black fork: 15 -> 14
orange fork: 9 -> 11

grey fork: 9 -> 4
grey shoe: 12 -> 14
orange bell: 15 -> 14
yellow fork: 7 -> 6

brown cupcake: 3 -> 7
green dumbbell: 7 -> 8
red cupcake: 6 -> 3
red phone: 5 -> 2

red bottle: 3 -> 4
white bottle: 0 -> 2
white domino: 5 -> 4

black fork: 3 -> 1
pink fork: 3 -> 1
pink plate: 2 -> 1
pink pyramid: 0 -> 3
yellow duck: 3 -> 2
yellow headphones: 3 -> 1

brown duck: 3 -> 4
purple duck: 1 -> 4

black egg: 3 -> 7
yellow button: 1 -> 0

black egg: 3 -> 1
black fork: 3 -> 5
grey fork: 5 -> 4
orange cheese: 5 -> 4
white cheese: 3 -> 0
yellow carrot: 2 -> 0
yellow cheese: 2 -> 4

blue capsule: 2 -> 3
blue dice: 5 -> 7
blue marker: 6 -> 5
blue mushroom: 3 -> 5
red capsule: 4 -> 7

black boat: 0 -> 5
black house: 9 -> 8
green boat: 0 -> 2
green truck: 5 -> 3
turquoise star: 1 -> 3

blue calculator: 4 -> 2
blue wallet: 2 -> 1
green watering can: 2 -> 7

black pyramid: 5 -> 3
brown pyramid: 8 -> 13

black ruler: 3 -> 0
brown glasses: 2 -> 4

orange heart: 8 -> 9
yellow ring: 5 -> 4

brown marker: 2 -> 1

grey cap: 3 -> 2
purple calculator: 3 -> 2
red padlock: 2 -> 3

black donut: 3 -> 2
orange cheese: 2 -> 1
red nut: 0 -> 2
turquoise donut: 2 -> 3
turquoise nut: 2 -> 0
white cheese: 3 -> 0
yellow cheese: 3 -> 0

Work instructions: Return an exact copy of the listing.

Response box:
black fork: 15 -> 14
orange fork: 9 -> 11

grey fork: 9 -> 4
grey shoe: 12 -> 14
orange bell: 15 -> 14
yellow fork: 7 -> 6

brown cupcake: 3 -> 7
green dumbbell: 7 -> 8
red cupcake: 6 -> 3
red phone: 5 -> 2

red bottle: 3 -> 4
white bottle: 0 -> 2
white domino: 5 -> 4

black fork: 3 -> 1
pink fork: 3 -> 1
pink plate: 2 -> 1
pink pyramid: 0 -> 3
yellow duck: 3 -> 2
yellow headphones: 3 -> 1

brown duck: 3 -> 4
purple duck: 1 -> 4

black egg: 3 -> 7
yellow button: 1 -> 0

black egg: 3 -> 1
black fork: 3 -> 5
grey fork: 5 -> 4
orange cheese: 5 -> 4
white cheese: 3 -> 0
yellow carrot: 2 -> 0
yellow cheese: 2 -> 4

blue capsule: 2 -> 3
blue dice: 5 -> 7
blue marker: 6 -> 5
blue mushroom: 3 -> 5
red capsule: 4 -> 7

black boat: 0 -> 5
black house: 9 -> 8
green boat: 0 -> 2
green truck: 5 -> 3
turquoise star: 1 -> 3

blue calculator: 4 -> 2
blue wallet: 2 -> 1
green watering can: 2 -> 7

black pyramid: 5 -> 3
brown pyramid: 8 -> 13

black ruler: 3 -> 0
brown glasses: 2 -> 4

orange heart: 8 -> 9
yellow ring: 5 -> 4

brown marker: 2 -> 1

grey cap: 3 -> 2
purple calculator: 3 -> 2
red padlock: 2 -> 3

black donut: 3 -> 2
orange cheese: 2 -> 1
red nut: 0 -> 2
turquoise donut: 2 -> 3
turquoise nut: 2 -> 0
white cheese: 3 -> 0
yellow cheese: 3 -> 0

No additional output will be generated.